Exercise requirements: Reproduce the listing below in full and exactly; no pictures belong in the copy.

Given information:

──────────

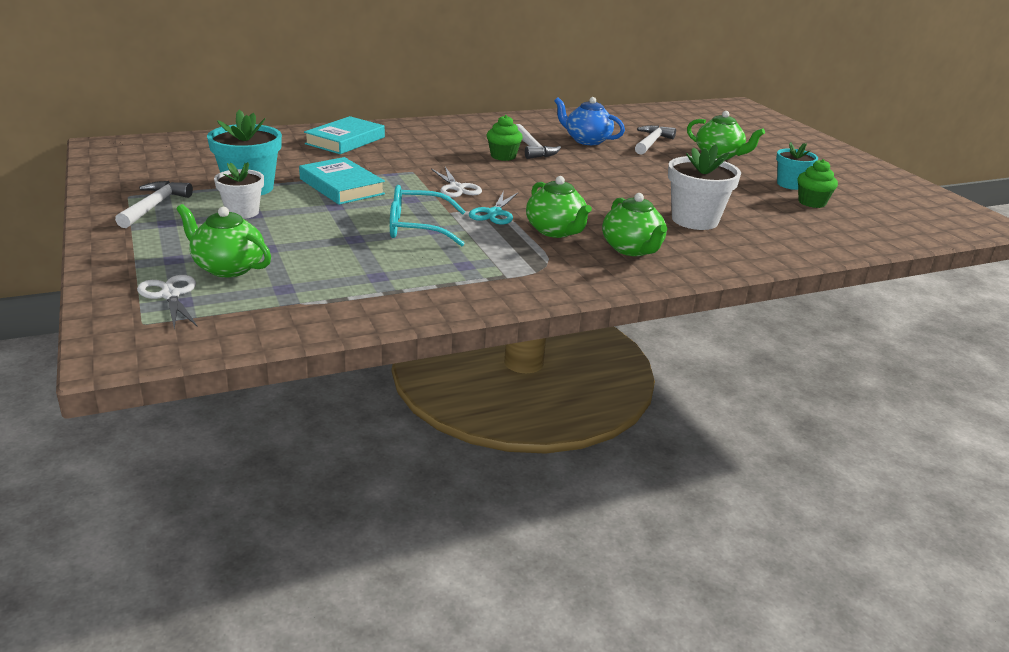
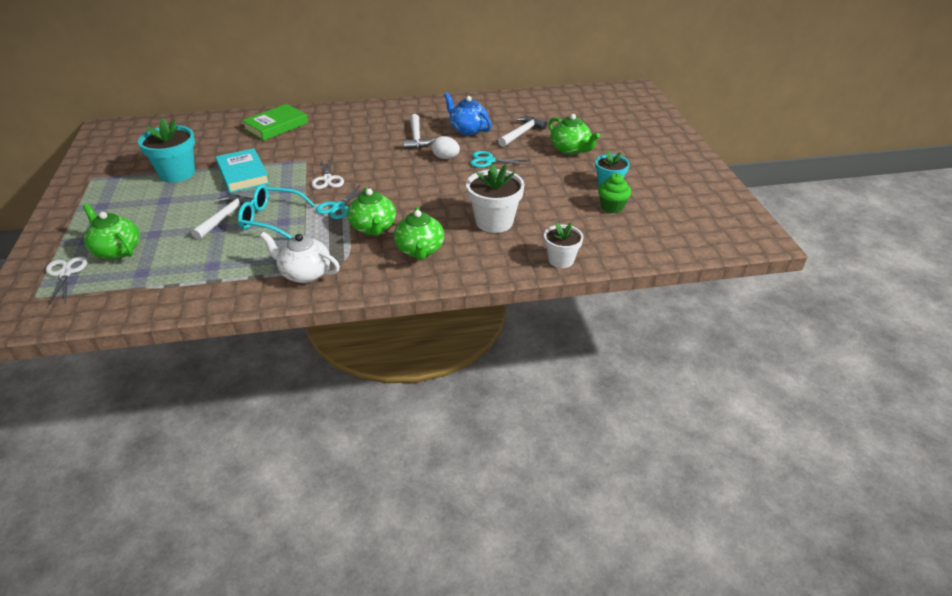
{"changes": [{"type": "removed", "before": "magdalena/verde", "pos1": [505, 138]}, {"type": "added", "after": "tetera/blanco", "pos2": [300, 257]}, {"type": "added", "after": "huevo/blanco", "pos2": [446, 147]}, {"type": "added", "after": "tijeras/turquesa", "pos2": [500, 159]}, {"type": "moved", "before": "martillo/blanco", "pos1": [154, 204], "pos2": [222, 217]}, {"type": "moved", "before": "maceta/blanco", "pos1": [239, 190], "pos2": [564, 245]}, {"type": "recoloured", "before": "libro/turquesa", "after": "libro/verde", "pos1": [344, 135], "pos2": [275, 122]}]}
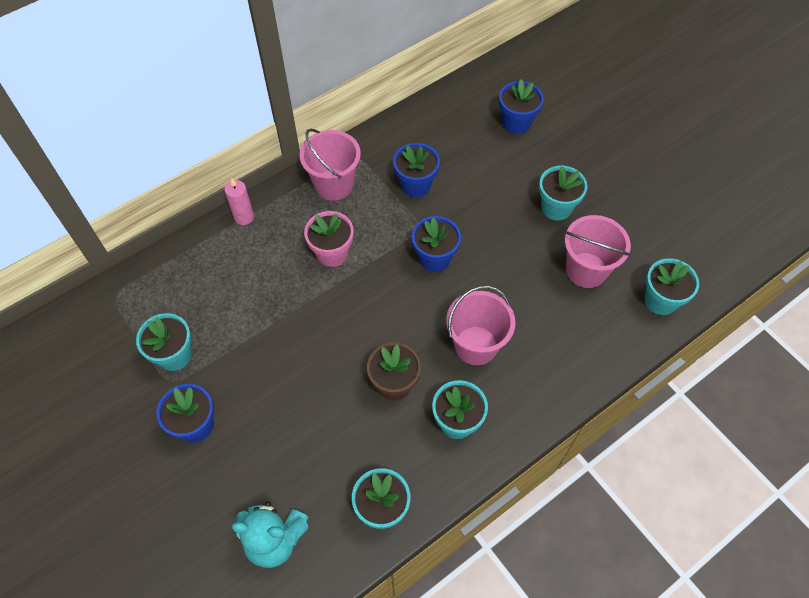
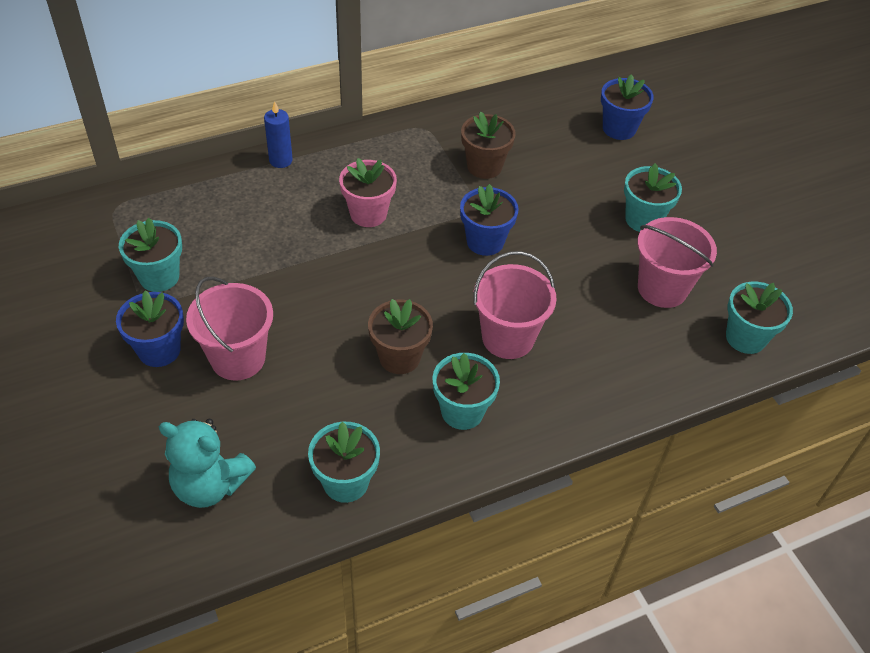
{"changes": [{"type": "moved", "before": "balde/rosa", "pos1": [330, 165], "pos2": [229, 328]}, {"type": "recoloured", "before": "vela/rosa", "after": "vela/azul", "pos1": [239, 201], "pos2": [278, 134]}, {"type": "recoloured", "before": "maceta/azul", "after": "maceta/marrón", "pos1": [416, 170], "pos2": [488, 145]}]}
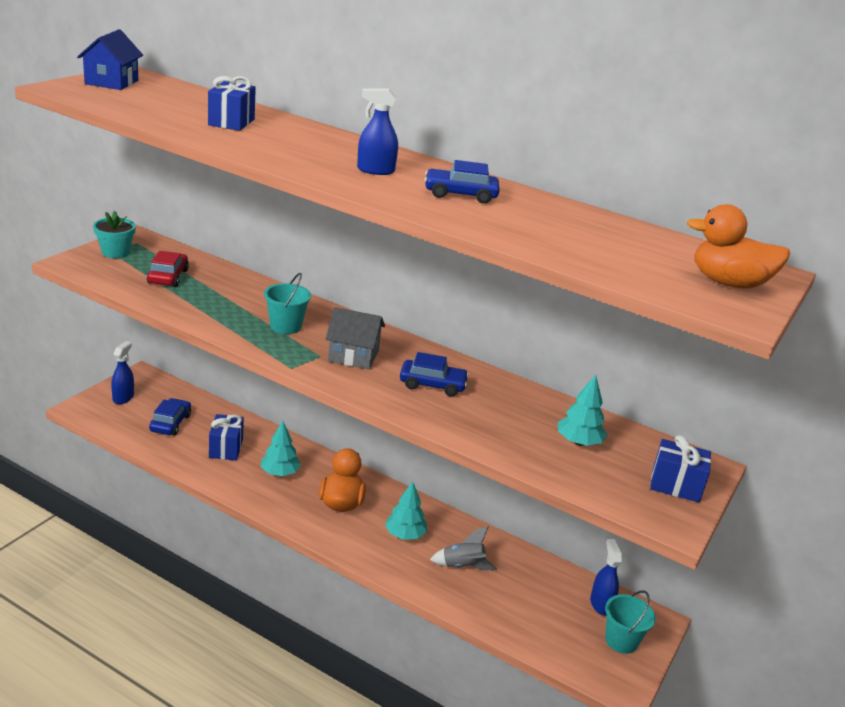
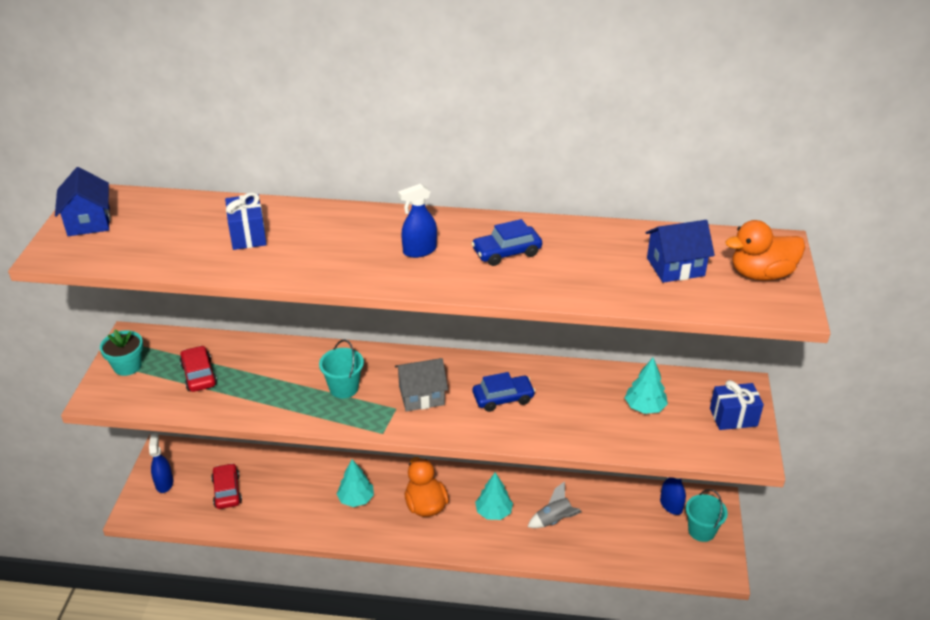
{"changes": [{"type": "removed", "before": "regalo/azul", "pos1": [226, 437]}, {"type": "added", "after": "casa/azul", "pos2": [680, 251]}, {"type": "recoloured", "before": "coche/azul", "after": "coche/rojo", "pos1": [170, 416], "pos2": [226, 486]}]}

──────────

Solution to the problem:
{"changes": [{"type": "removed", "before": "magdalena/verde", "pos1": [505, 138]}, {"type": "added", "after": "tetera/blanco", "pos2": [300, 257]}, {"type": "added", "after": "huevo/blanco", "pos2": [446, 147]}, {"type": "added", "after": "tijeras/turquesa", "pos2": [500, 159]}, {"type": "moved", "before": "martillo/blanco", "pos1": [154, 204], "pos2": [222, 217]}, {"type": "moved", "before": "maceta/blanco", "pos1": [239, 190], "pos2": [564, 245]}, {"type": "recoloured", "before": "libro/turquesa", "after": "libro/verde", "pos1": [344, 135], "pos2": [275, 122]}]}
{"changes": [{"type": "moved", "before": "balde/rosa", "pos1": [330, 165], "pos2": [229, 328]}, {"type": "recoloured", "before": "vela/rosa", "after": "vela/azul", "pos1": [239, 201], "pos2": [278, 134]}, {"type": "recoloured", "before": "maceta/azul", "after": "maceta/marrón", "pos1": [416, 170], "pos2": [488, 145]}]}
{"changes": [{"type": "removed", "before": "regalo/azul", "pos1": [226, 437]}, {"type": "added", "after": "casa/azul", "pos2": [680, 251]}, {"type": "recoloured", "before": "coche/azul", "after": "coche/rojo", "pos1": [170, 416], "pos2": [226, 486]}]}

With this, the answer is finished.